**Coordinate-based change listings**
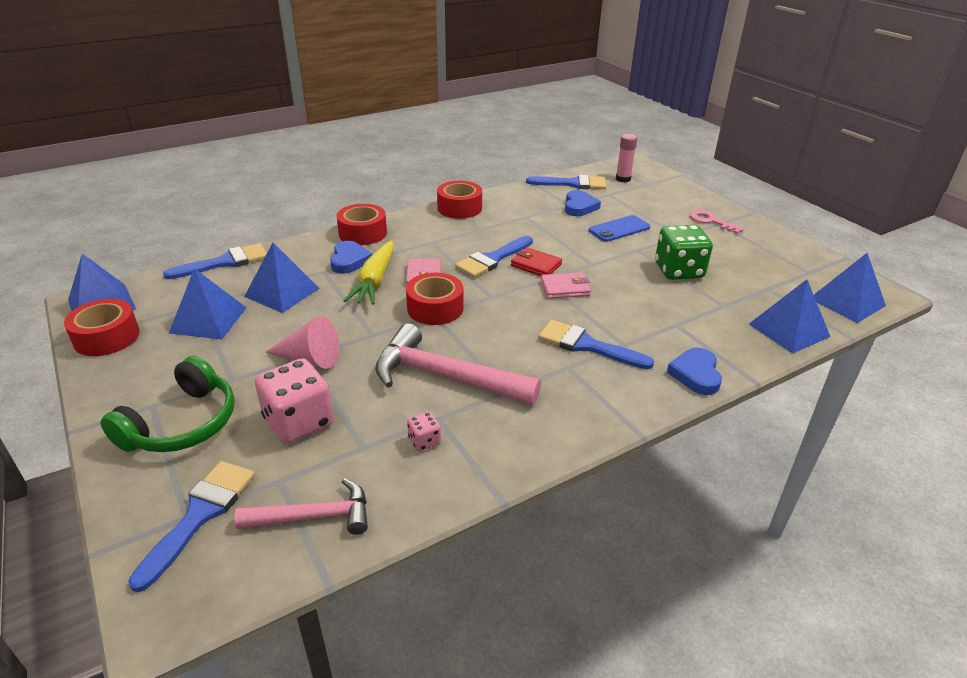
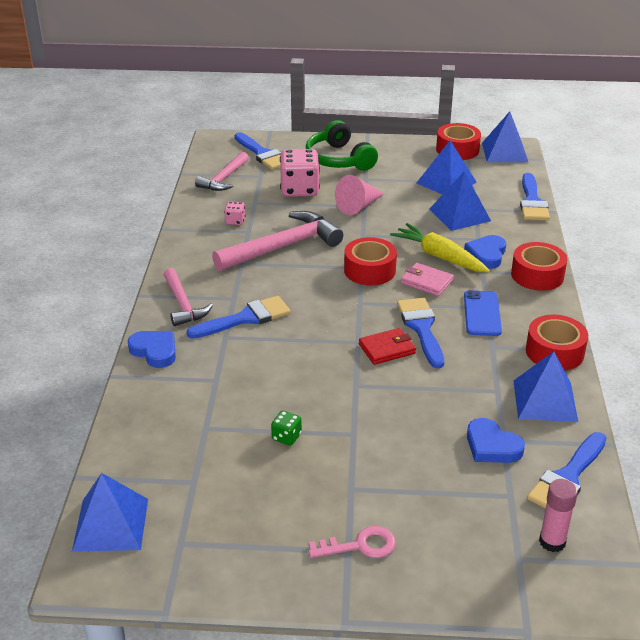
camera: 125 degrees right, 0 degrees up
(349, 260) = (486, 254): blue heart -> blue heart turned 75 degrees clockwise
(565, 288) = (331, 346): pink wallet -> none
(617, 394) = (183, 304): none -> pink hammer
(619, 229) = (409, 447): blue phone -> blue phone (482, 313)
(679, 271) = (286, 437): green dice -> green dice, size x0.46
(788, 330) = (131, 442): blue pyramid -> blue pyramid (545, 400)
--
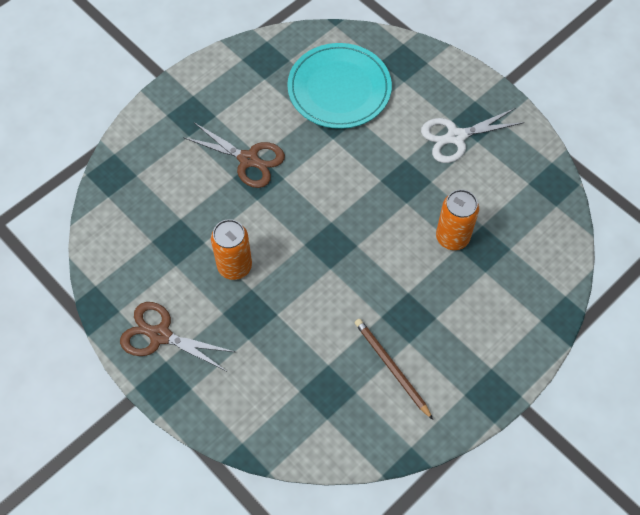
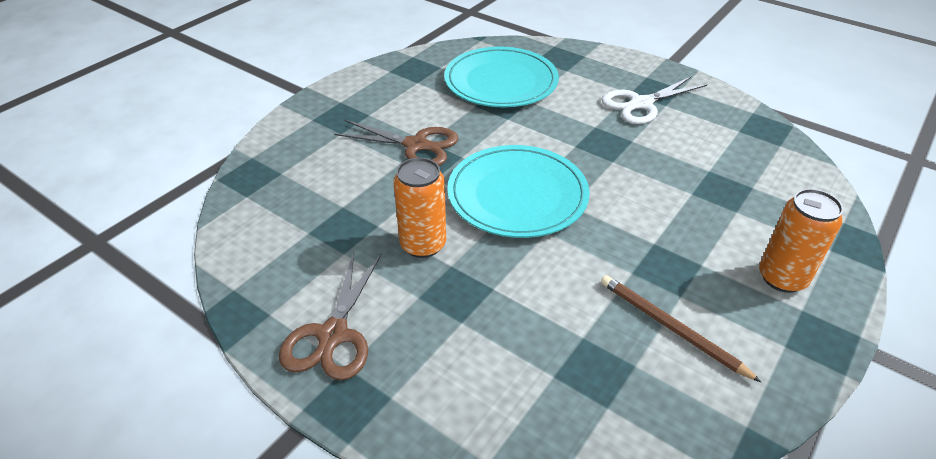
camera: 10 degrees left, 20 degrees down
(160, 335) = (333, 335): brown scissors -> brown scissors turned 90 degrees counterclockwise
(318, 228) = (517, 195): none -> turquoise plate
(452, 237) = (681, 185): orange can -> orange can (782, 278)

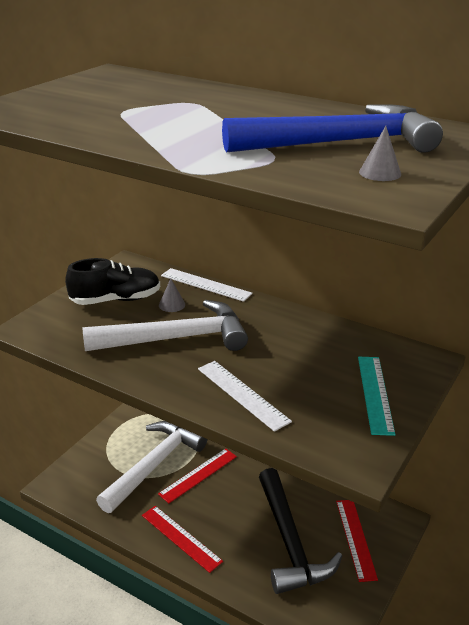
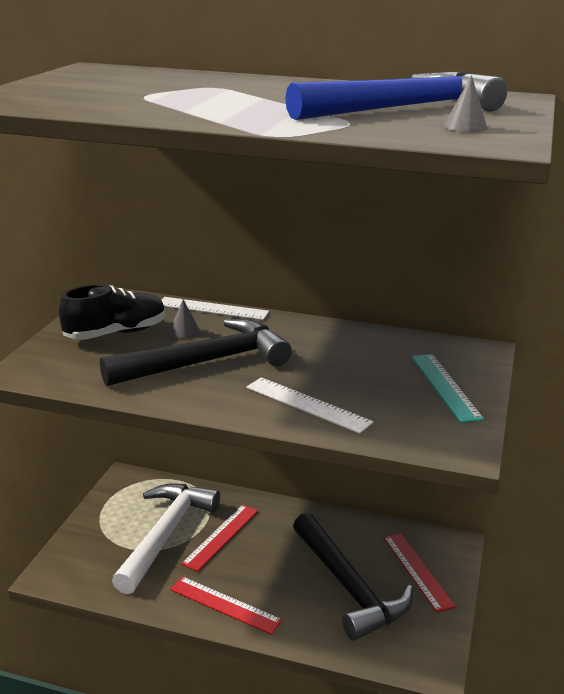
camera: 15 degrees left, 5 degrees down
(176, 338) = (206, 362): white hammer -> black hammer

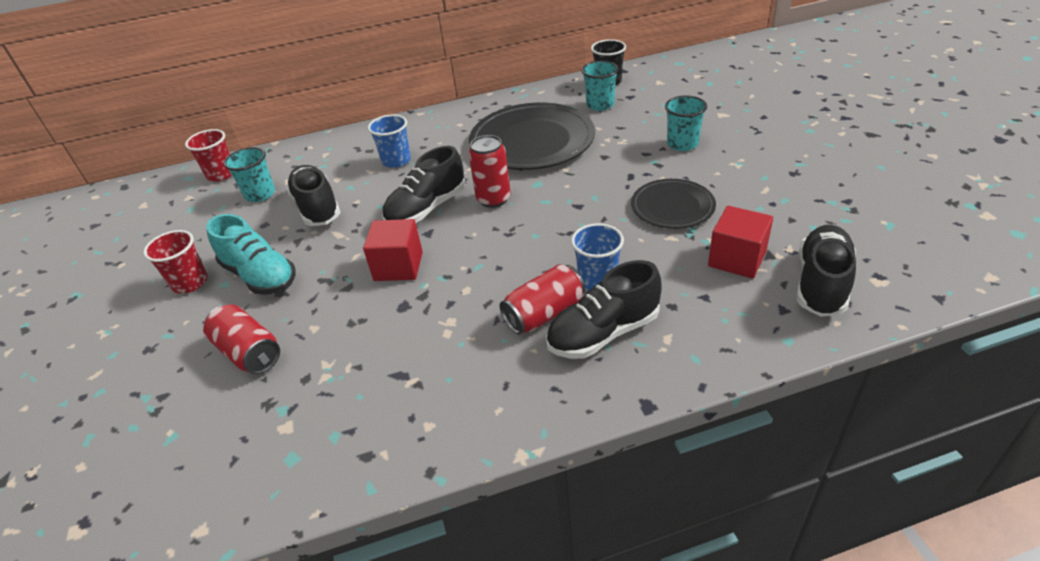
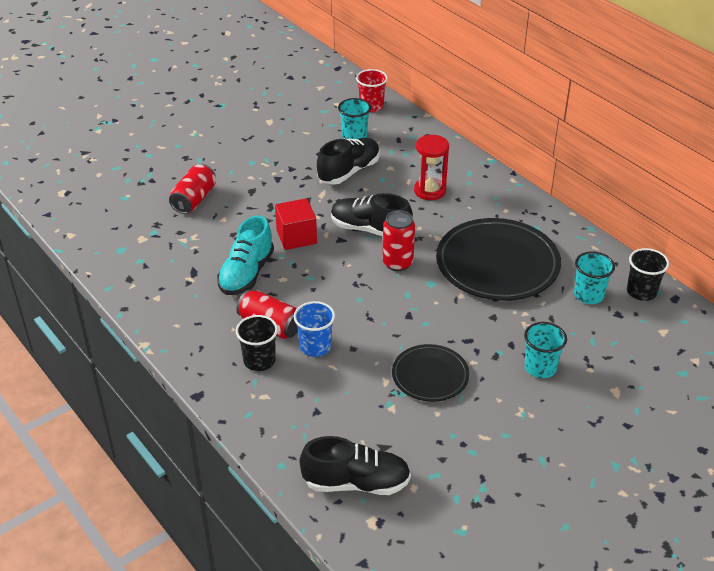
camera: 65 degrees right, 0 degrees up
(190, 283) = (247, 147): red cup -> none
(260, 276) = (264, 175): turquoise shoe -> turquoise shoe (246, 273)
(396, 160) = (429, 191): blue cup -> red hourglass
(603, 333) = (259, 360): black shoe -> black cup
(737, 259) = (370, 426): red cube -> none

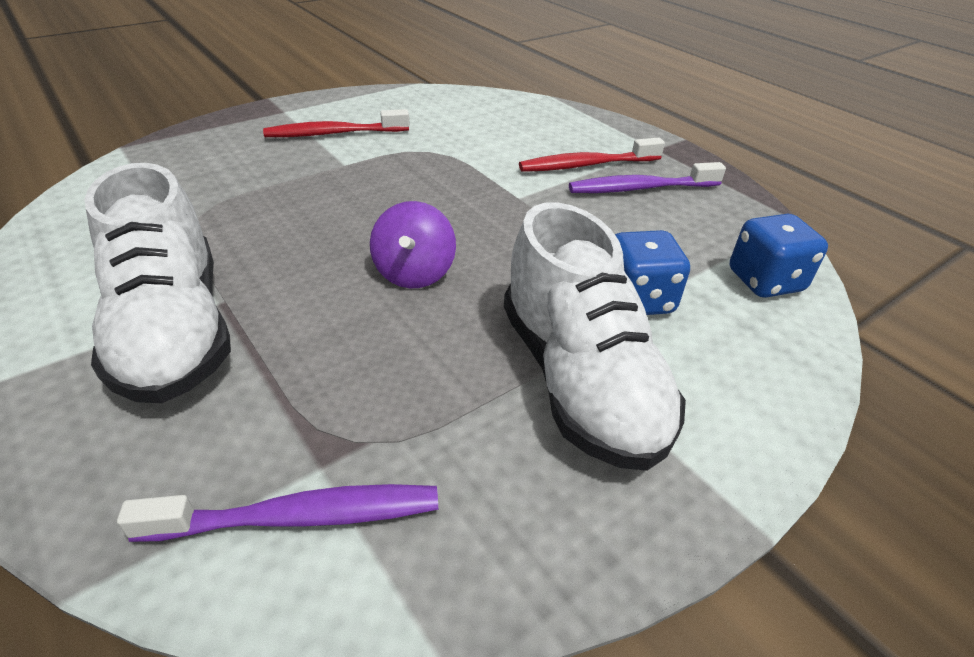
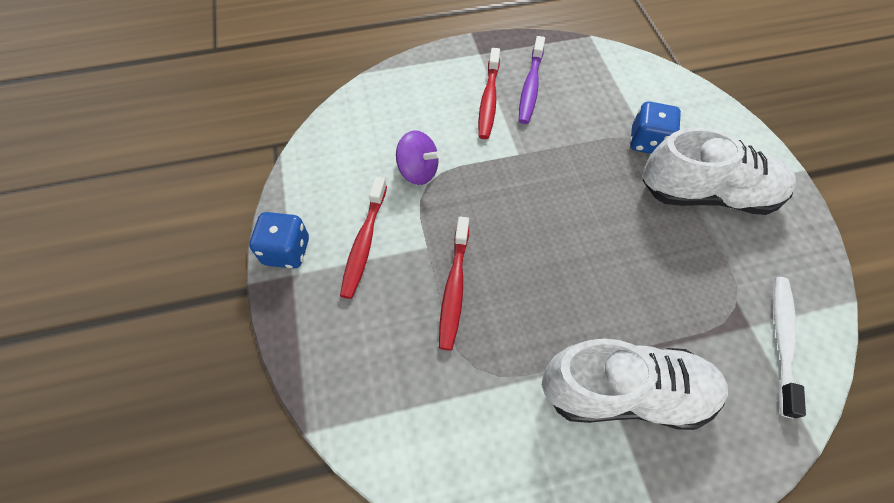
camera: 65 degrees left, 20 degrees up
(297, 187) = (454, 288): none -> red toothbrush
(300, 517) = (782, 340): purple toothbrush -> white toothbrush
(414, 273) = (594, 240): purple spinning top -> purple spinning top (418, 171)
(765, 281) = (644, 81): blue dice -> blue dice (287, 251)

**Directions for this task**
Only the lines starting at the one that includes "(396, 160) = (429, 191): blue" and ending at the one that includes "(765, 281) = (644, 81): blue" should be retyped, exactly, from the records above; no pictures.

**Solution to the exercise**
(396, 160) = (429, 191): blue cup -> red hourglass
(603, 333) = (259, 360): black shoe -> black cup
(737, 259) = (370, 426): red cube -> none

camera: 65 degrees left, 20 degrees up
(297, 187) = (454, 288): none -> red toothbrush
(300, 517) = (782, 340): purple toothbrush -> white toothbrush
(414, 273) = (594, 240): purple spinning top -> purple spinning top (418, 171)
(765, 281) = (644, 81): blue dice -> blue dice (287, 251)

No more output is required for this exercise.